EXERCISE GOAL
Note each line in the data holding the string "DRIVER" and report it.

MATERIAL TO PROCESS
##############################

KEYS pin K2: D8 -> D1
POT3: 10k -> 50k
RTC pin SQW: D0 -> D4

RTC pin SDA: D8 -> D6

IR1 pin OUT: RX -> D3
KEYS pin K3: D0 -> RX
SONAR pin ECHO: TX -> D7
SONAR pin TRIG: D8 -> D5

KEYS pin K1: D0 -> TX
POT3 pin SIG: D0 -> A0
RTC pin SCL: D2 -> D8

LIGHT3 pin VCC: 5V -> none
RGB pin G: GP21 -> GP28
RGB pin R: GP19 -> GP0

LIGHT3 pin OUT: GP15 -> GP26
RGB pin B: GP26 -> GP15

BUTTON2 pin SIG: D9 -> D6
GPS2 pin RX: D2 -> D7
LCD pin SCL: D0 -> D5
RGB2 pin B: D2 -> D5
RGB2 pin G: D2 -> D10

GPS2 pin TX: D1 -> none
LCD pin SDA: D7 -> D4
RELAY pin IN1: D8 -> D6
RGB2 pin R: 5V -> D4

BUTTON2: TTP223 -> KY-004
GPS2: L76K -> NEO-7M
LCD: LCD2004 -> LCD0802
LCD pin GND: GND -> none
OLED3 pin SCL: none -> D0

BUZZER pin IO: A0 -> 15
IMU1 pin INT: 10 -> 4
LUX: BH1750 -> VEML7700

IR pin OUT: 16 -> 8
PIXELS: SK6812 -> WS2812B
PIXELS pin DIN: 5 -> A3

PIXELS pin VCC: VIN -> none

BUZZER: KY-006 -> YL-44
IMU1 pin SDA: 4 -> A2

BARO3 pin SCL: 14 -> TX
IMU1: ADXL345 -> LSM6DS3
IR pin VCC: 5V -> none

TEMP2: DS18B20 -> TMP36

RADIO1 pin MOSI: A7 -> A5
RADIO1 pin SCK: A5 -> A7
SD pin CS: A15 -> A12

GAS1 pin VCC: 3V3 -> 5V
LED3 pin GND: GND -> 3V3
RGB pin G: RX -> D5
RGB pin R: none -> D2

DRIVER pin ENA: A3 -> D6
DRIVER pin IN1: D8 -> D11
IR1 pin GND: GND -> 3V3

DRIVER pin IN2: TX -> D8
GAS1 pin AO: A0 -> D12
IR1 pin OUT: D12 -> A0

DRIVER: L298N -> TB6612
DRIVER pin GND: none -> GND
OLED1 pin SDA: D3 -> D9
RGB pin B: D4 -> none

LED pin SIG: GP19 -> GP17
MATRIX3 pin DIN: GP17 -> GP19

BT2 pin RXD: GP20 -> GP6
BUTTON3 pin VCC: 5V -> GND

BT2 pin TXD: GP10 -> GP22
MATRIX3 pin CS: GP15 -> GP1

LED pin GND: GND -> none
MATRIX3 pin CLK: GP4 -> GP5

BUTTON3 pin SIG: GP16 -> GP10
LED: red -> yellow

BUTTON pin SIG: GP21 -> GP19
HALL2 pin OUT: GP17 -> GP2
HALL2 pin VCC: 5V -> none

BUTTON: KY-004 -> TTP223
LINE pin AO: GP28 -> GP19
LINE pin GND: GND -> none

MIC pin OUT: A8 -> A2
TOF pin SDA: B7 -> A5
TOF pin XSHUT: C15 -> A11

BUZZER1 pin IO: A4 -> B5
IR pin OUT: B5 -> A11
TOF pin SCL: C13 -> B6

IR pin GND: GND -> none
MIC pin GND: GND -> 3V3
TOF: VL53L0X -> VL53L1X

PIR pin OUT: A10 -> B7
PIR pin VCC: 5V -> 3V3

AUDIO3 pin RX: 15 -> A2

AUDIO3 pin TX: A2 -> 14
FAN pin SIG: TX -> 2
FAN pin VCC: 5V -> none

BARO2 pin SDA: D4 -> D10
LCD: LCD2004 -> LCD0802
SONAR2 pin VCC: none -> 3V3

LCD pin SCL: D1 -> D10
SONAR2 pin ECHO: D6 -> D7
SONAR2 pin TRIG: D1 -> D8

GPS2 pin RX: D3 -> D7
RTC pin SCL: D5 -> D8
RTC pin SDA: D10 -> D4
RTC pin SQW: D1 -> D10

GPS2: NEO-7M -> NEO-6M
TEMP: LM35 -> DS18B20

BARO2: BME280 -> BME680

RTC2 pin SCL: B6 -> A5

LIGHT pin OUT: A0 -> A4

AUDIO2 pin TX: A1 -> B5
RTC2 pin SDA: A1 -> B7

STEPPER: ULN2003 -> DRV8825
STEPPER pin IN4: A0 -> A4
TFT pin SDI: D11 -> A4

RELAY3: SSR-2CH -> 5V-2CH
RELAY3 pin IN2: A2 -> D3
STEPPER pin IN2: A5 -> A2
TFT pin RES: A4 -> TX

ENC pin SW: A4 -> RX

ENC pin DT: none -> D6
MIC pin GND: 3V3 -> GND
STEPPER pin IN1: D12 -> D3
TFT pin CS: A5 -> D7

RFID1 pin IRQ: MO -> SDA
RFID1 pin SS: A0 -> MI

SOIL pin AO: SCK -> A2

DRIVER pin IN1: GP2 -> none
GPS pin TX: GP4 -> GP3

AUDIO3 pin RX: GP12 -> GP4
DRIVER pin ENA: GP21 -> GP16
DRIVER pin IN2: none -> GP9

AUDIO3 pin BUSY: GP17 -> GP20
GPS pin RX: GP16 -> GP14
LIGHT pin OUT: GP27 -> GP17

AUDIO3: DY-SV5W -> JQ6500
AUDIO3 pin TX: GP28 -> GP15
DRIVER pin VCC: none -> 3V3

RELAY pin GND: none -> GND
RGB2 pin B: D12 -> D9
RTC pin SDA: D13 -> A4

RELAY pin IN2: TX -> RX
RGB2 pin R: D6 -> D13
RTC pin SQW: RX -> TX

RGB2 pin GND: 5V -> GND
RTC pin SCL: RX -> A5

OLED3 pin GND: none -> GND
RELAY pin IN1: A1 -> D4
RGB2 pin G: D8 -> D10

##############################

ANSWER SECTION
DRIVER pin ENA: A3 -> D6
DRIVER pin IN1: D8 -> D11
DRIVER pin IN2: TX -> D8
DRIVER: L298N -> TB6612
DRIVER pin GND: none -> GND
DRIVER pin IN1: GP2 -> none
DRIVER pin ENA: GP21 -> GP16
DRIVER pin IN2: none -> GP9
DRIVER pin VCC: none -> 3V3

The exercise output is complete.